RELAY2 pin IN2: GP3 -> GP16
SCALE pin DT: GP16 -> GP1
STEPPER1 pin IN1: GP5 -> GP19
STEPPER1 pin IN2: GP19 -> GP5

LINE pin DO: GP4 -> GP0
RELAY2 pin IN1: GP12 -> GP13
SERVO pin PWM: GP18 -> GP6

━━━━━━━━━━━━━━━━

— About this task —
Return the listing word for word.

— Answer to this task —
RELAY2 pin IN2: GP3 -> GP16
SCALE pin DT: GP16 -> GP1
STEPPER1 pin IN1: GP5 -> GP19
STEPPER1 pin IN2: GP19 -> GP5

LINE pin DO: GP4 -> GP0
RELAY2 pin IN1: GP12 -> GP13
SERVO pin PWM: GP18 -> GP6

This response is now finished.